What you will do
Quote from the first line below through the line that contains "R11: 2.7k (5V, SIG12) -> 1.5k (5V, SIG12)", both included, and leave the pictures out.

Data for the task
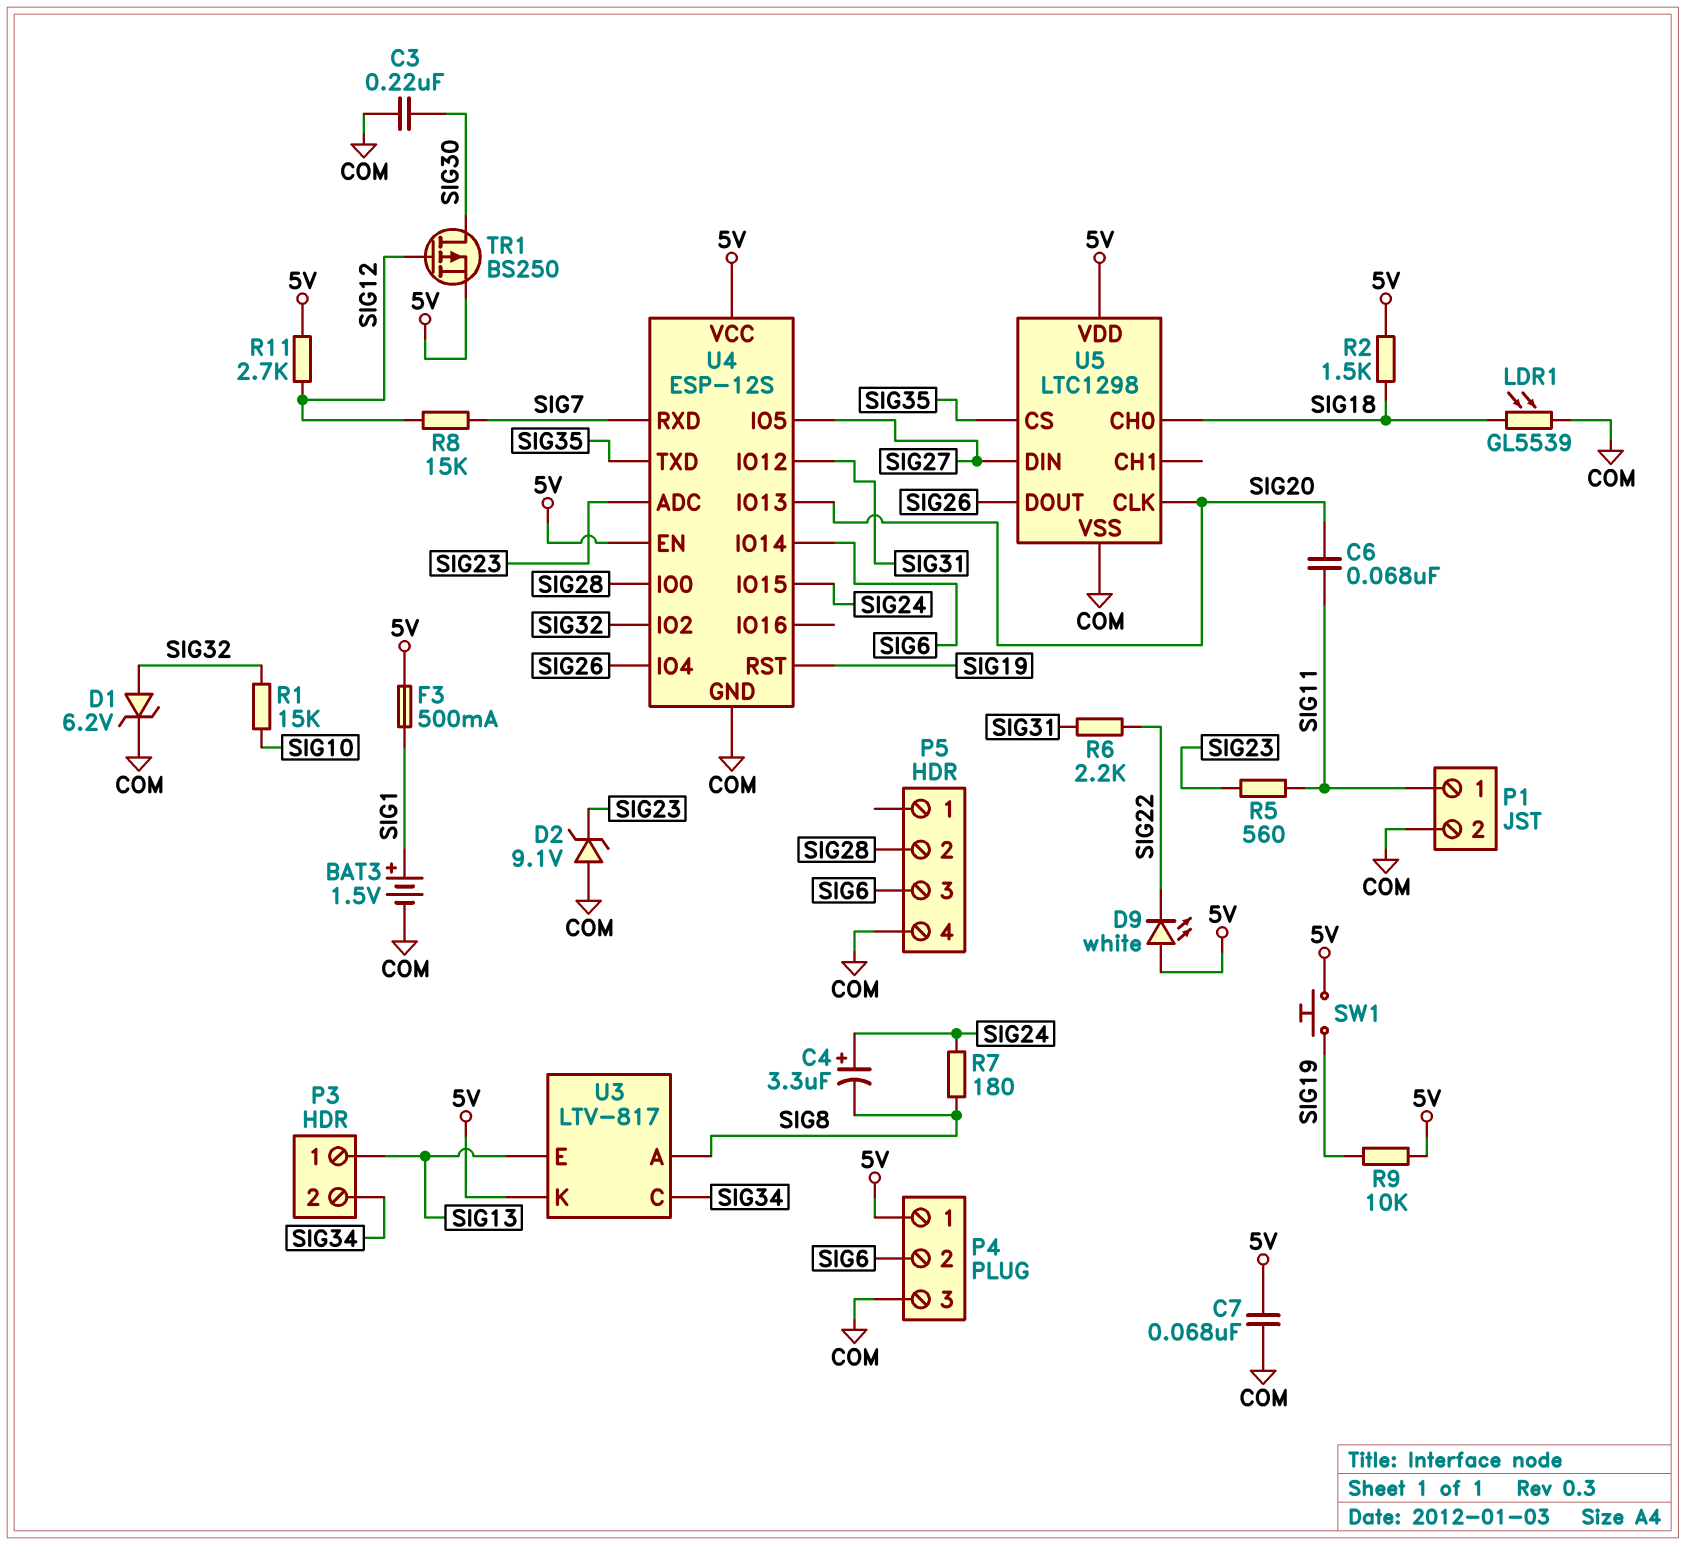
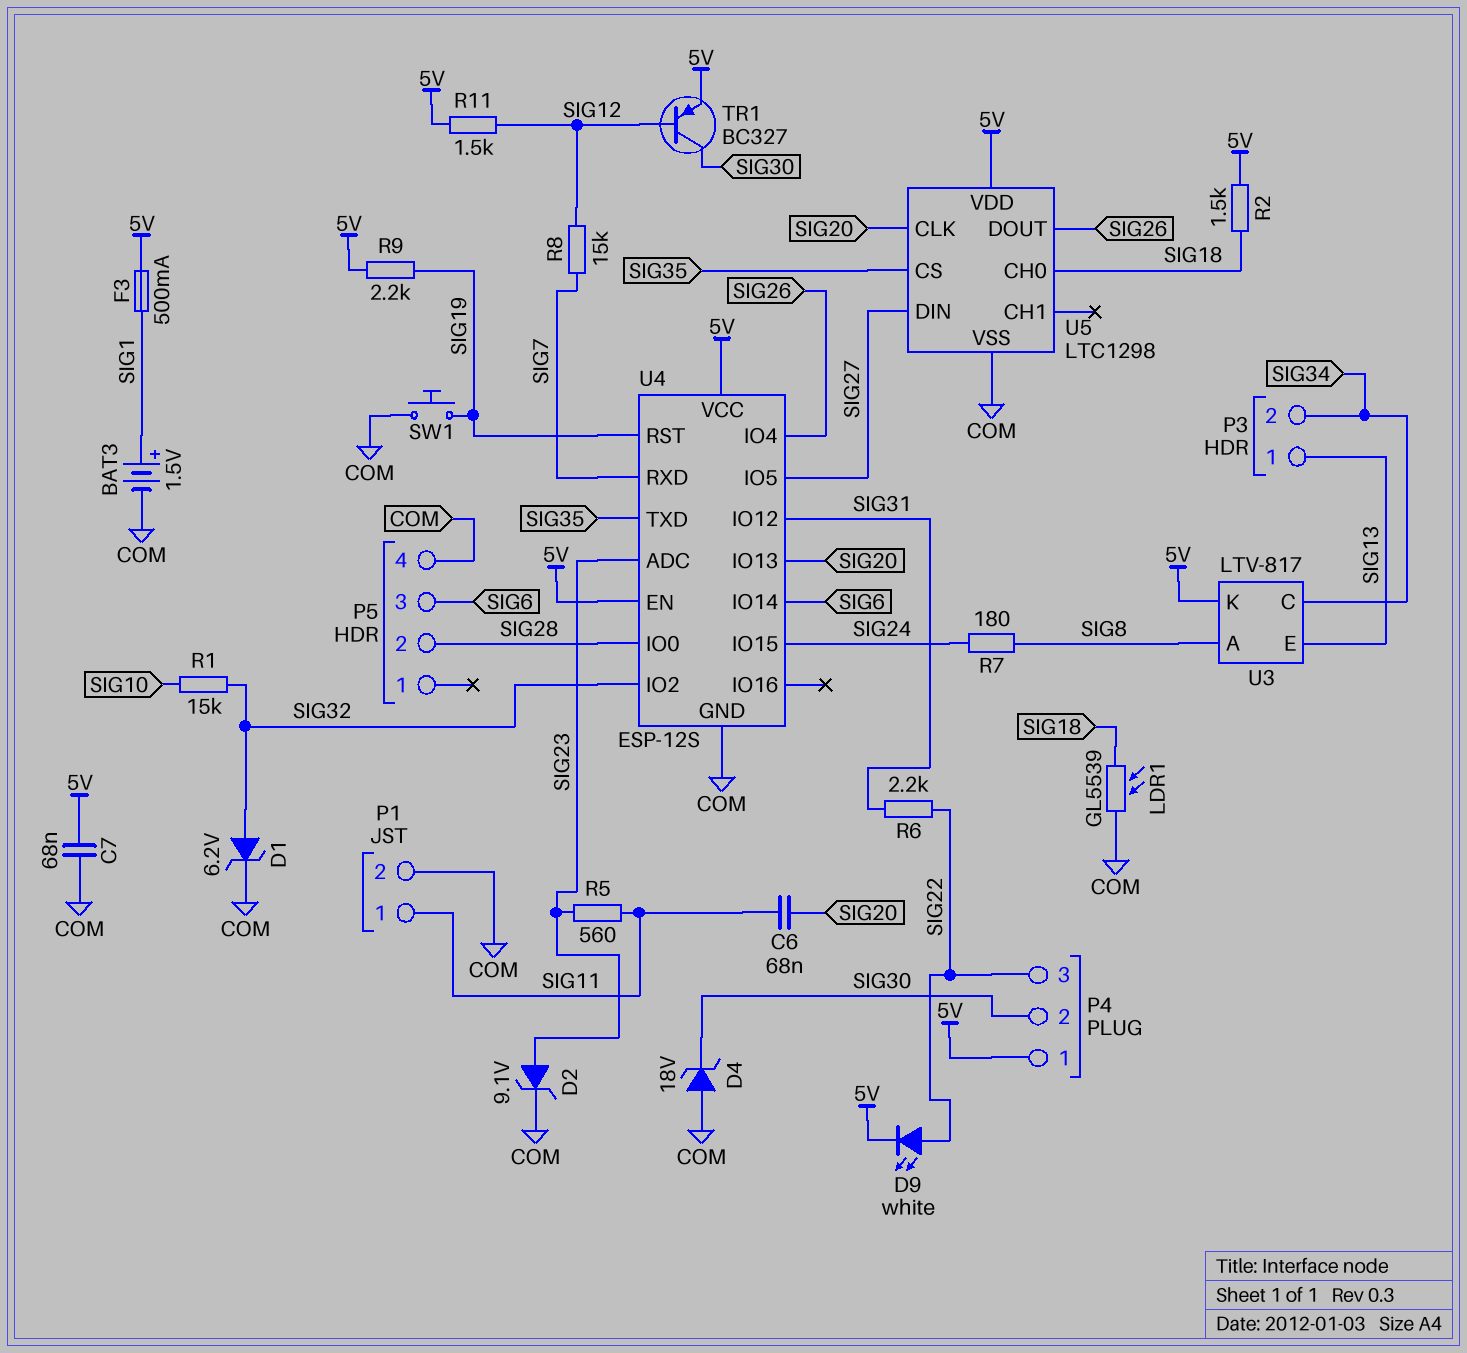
C3: 220nF (COM, SIG30) -> none
C4: 3.3uF (plus SIG24, minus SIG8) -> none
D2: zener 9.1V (A COM, K SIG23) -> zener 9.1V (A SIG23, K COM)
D4: none -> zener 18V (A COM, K SIG30)
D9: LED white (A 5V, K SIG22) -> LED white (A SIG22, K 5V)
P4 pin 2: SIG6 -> SIG30
P4 pin 3: COM -> SIG22
R9: 10k (5V, SIG19) -> 2.2k (5V, SIG19)
R11: 2.7k (5V, SIG12) -> 1.5k (5V, SIG12)
SW1: button (5V, SIG19) -> button (COM, SIG19)
TR1: PMOS BS250 (G SIG12, D SIG30, S 5V) -> PNP BC327 (B SIG12, C SIG30, E 5V)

Solved exercise
C3: 220nF (COM, SIG30) -> none
C4: 3.3uF (plus SIG24, minus SIG8) -> none
D2: zener 9.1V (A COM, K SIG23) -> zener 9.1V (A SIG23, K COM)
D4: none -> zener 18V (A COM, K SIG30)
D9: LED white (A 5V, K SIG22) -> LED white (A SIG22, K 5V)
P4 pin 2: SIG6 -> SIG30
P4 pin 3: COM -> SIG22
R9: 10k (5V, SIG19) -> 2.2k (5V, SIG19)
R11: 2.7k (5V, SIG12) -> 1.5k (5V, SIG12)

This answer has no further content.